- _WHAT TO WORK ON_
Extract every line below that contains the word "towel", copying each one in full.

- _INFORMATION SHOWN_
= = = = = = =

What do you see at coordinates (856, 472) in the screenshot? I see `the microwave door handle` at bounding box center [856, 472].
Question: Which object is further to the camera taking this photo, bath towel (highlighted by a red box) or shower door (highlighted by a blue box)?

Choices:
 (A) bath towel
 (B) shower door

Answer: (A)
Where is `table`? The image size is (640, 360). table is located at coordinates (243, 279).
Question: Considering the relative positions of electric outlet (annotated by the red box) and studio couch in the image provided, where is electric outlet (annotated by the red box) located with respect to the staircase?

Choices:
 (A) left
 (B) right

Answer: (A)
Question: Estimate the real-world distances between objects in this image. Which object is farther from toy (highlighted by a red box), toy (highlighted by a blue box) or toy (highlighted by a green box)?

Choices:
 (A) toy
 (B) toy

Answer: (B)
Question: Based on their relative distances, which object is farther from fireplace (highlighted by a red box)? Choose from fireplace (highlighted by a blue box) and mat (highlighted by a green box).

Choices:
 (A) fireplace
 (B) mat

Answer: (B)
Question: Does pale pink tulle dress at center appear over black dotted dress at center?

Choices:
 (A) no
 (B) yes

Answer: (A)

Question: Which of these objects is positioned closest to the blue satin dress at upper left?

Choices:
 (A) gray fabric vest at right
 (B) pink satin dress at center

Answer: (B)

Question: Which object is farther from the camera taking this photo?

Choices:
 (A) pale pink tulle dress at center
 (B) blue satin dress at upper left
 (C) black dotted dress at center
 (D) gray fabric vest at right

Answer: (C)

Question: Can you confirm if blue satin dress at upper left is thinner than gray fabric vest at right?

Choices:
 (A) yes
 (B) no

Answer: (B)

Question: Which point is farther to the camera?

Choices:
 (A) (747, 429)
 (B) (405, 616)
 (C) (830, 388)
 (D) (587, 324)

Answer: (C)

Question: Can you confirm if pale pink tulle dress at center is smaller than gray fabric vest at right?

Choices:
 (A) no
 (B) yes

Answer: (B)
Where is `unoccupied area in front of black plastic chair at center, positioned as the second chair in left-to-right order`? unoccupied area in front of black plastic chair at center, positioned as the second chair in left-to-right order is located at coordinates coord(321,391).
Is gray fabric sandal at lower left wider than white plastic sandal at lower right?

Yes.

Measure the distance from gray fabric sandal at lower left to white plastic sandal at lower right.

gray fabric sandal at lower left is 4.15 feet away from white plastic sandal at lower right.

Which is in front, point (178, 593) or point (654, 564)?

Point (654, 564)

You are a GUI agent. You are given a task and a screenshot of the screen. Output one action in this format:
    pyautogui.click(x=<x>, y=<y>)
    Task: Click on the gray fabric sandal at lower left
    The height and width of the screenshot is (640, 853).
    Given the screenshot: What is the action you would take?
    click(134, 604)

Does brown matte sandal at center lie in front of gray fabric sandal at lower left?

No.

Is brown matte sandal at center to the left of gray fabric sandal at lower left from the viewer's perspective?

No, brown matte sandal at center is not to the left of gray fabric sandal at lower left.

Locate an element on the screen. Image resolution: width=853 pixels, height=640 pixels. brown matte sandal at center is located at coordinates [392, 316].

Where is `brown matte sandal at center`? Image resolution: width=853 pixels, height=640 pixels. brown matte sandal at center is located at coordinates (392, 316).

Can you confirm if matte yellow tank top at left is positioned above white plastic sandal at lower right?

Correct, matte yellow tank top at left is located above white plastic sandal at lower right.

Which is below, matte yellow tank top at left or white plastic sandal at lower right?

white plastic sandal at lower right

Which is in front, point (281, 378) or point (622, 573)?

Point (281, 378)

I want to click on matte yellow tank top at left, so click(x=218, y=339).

= = = = = = =

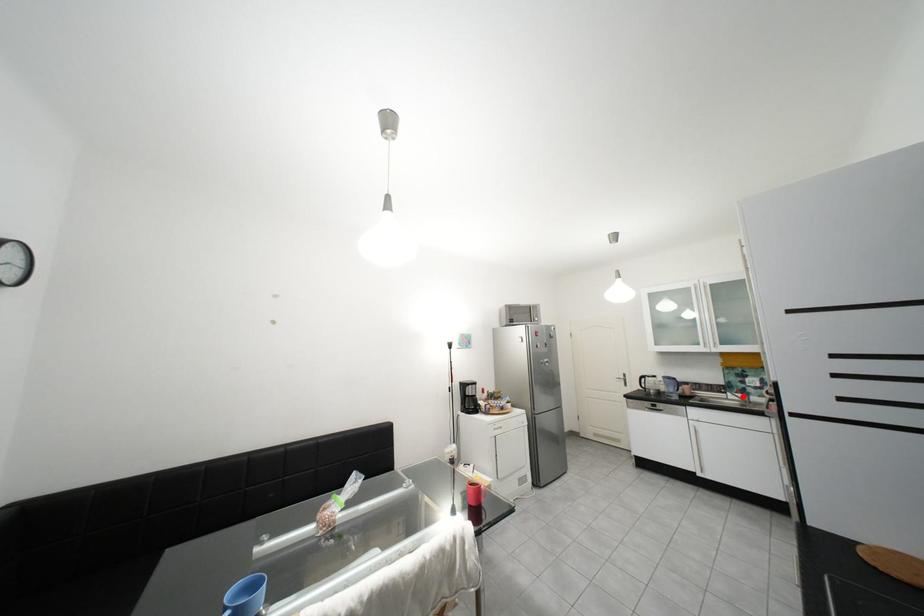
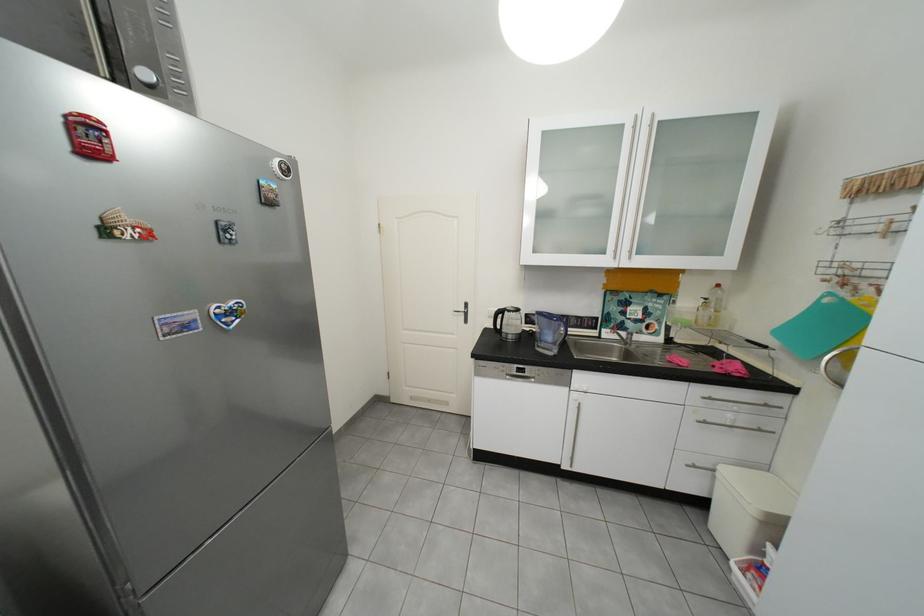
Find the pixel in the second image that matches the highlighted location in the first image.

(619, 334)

= = = = = = =

- _OUTPUT FOR THIS TASK_
Question: Which object is further to the camera taking this photo, bath towel (highlighted by a red box) or shower door (highlighted by a blue box)?
 (A) bath towel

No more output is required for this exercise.